_Data records_:

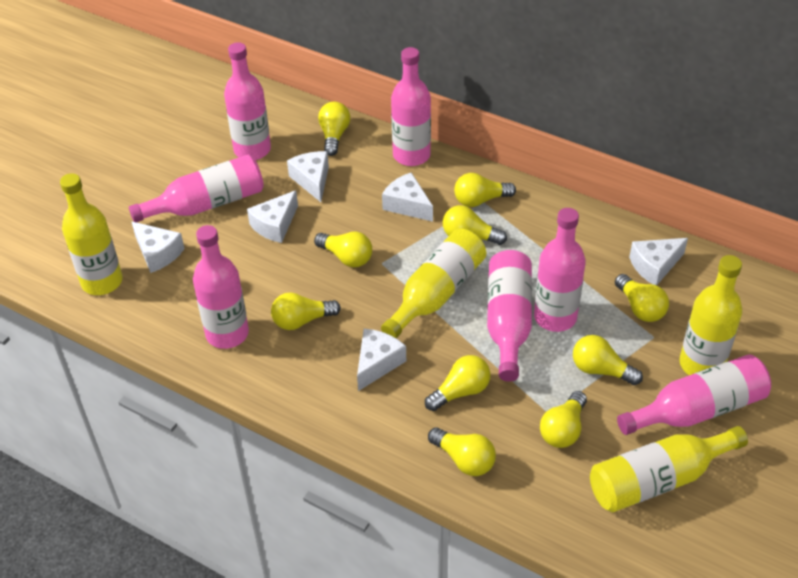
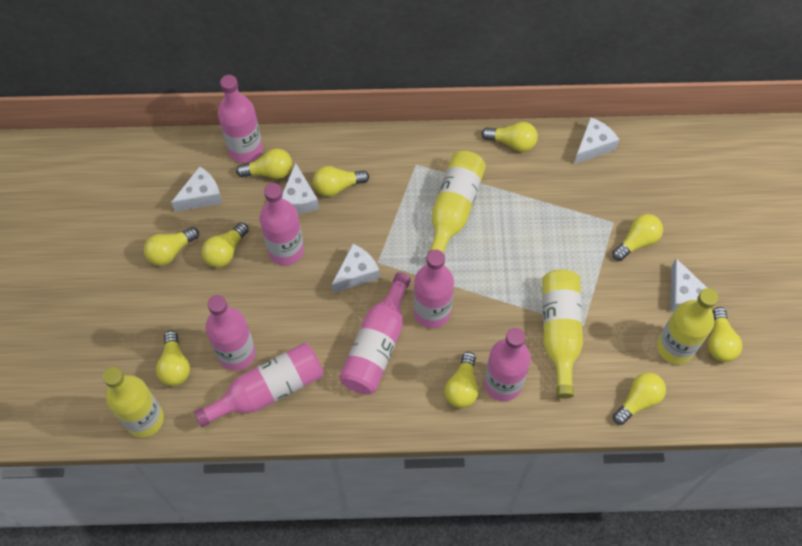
white cheese: 6 -> 5

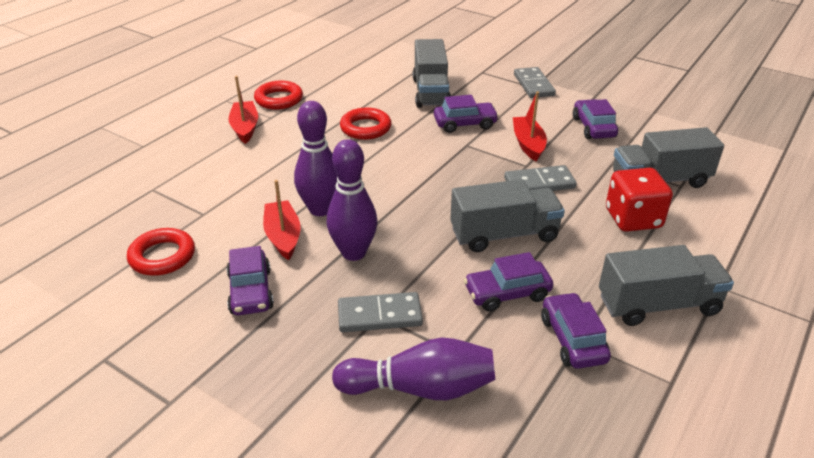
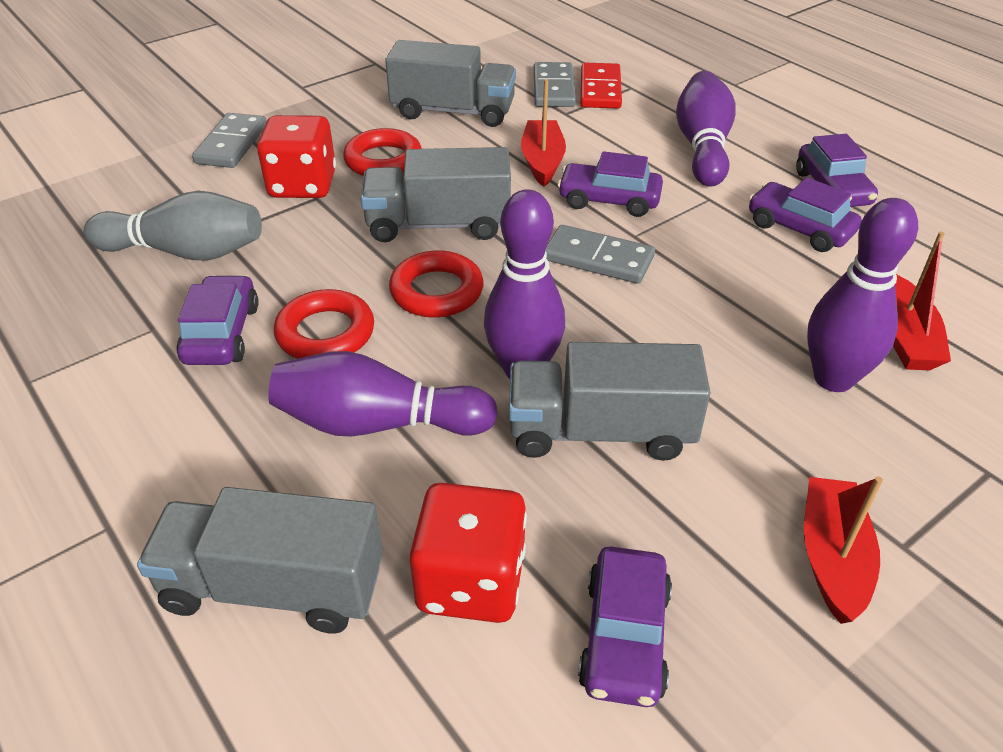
grey bowling pin: 0 -> 1
purple bowling pin: 3 -> 4
red dice: 1 -> 2
red domino: 0 -> 1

_What this task involves_:
All the data above is to be transcribed exactly, with no pictures included.

_Your solution_:
white cheese: 6 -> 5

grey bowling pin: 0 -> 1
purple bowling pin: 3 -> 4
red dice: 1 -> 2
red domino: 0 -> 1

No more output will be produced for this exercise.